Instructions to follow
Search the entries for the word "button" and pull out each line that has it.

Dataset content
::::

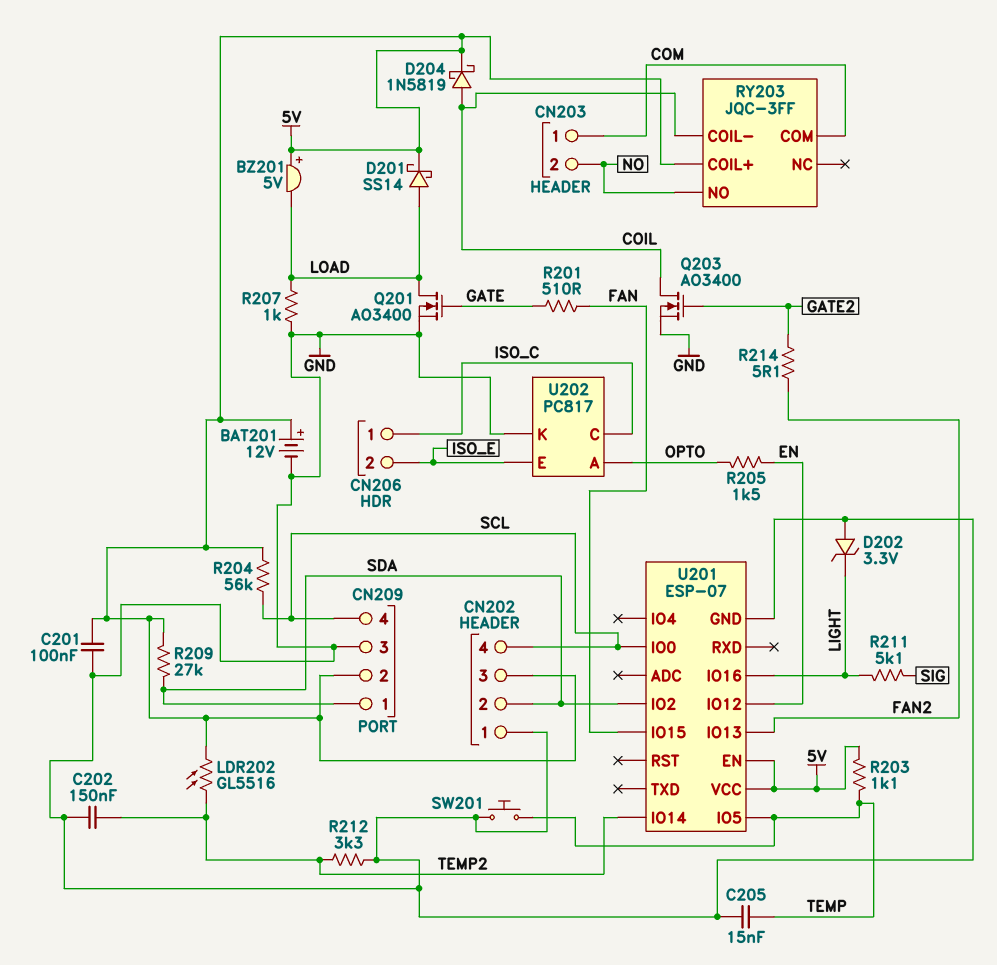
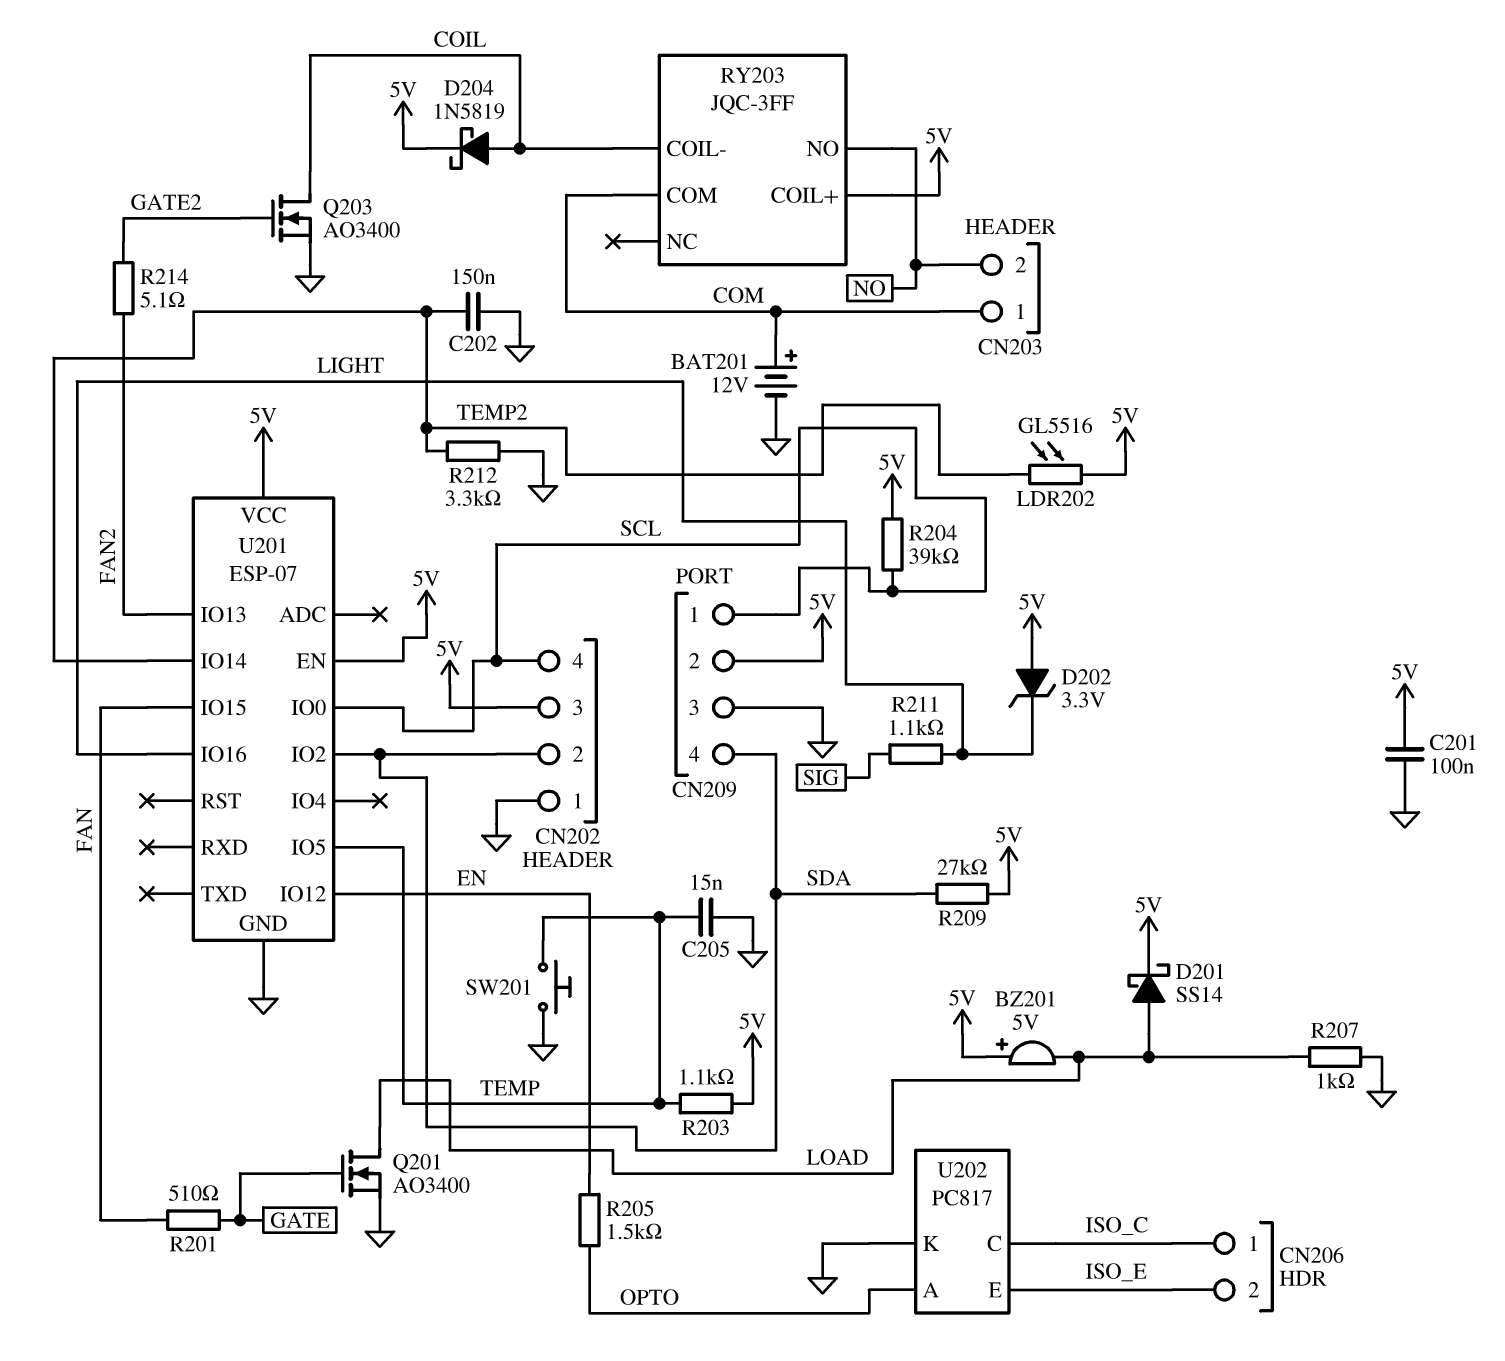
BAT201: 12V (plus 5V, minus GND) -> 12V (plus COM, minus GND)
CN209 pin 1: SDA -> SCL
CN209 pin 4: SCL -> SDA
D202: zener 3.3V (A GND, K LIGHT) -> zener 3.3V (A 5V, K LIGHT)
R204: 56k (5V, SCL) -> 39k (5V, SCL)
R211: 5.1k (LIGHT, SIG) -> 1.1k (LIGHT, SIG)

::::

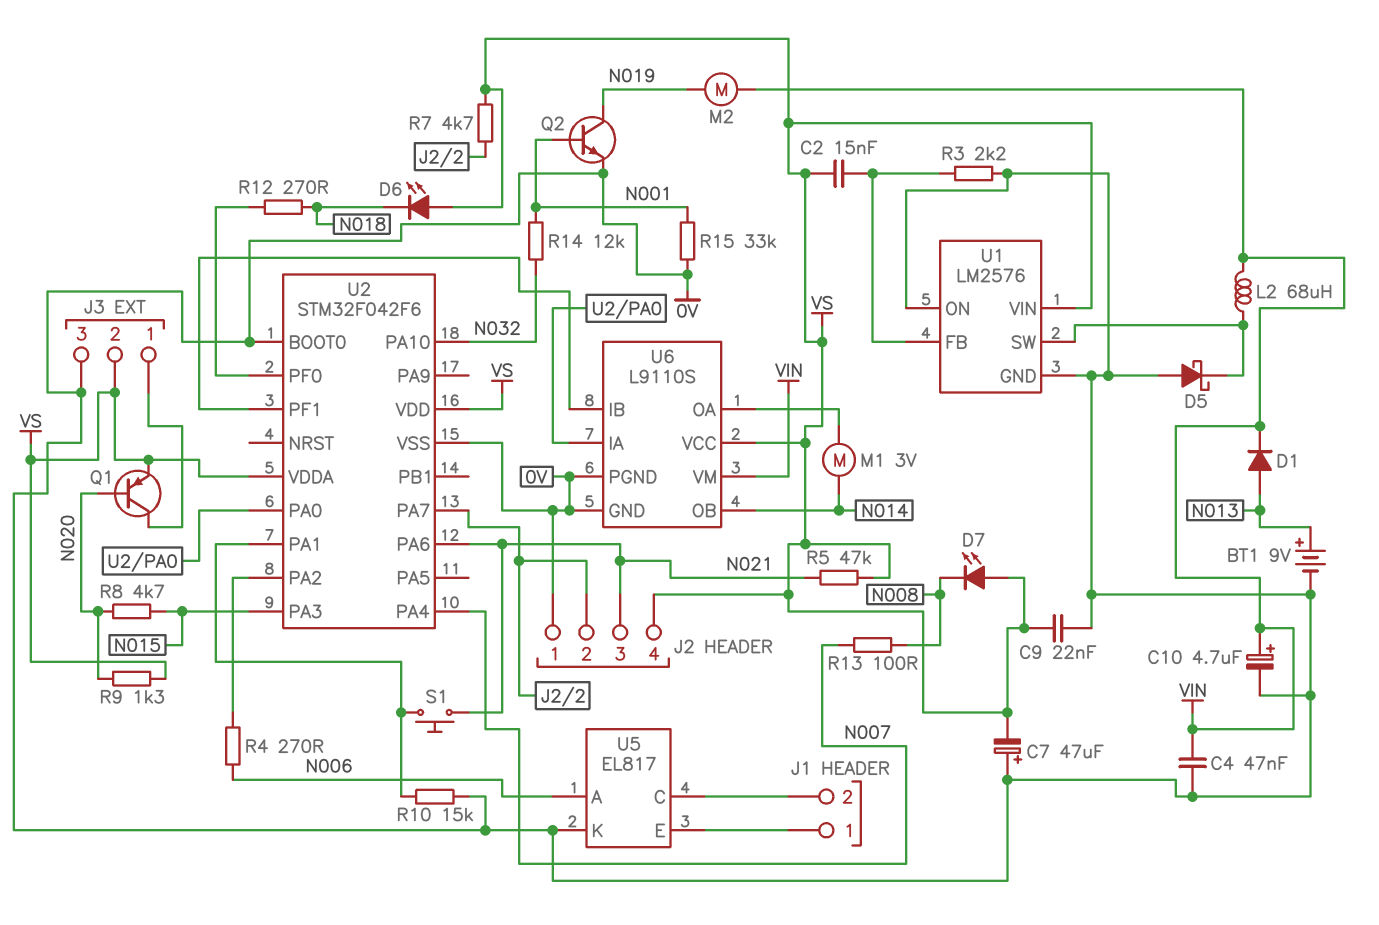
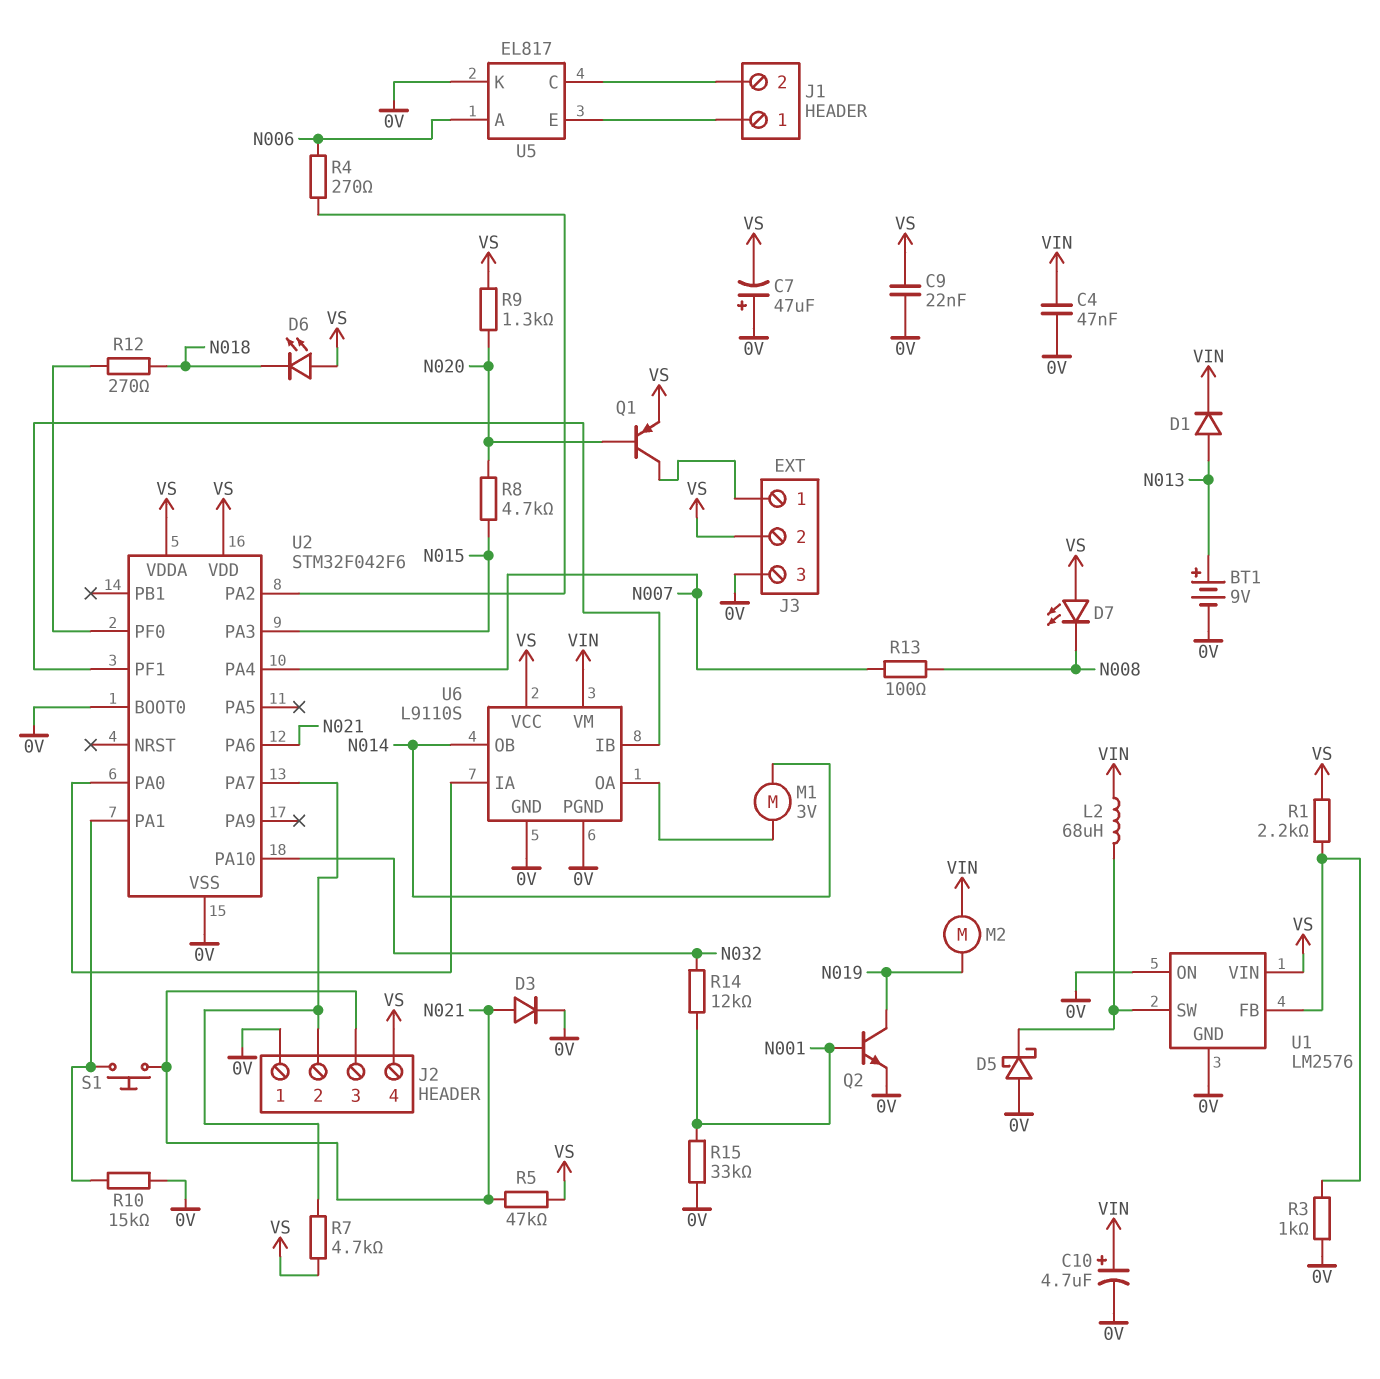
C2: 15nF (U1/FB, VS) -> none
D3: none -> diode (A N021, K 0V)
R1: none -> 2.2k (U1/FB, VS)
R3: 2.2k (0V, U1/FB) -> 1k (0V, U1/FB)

::::

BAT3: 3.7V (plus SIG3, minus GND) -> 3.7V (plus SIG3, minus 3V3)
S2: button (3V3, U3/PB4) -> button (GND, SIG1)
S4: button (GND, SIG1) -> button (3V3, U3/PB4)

::::

Written response
S2: button (3V3, U3/PB4) -> button (GND, SIG1)
S4: button (GND, SIG1) -> button (3V3, U3/PB4)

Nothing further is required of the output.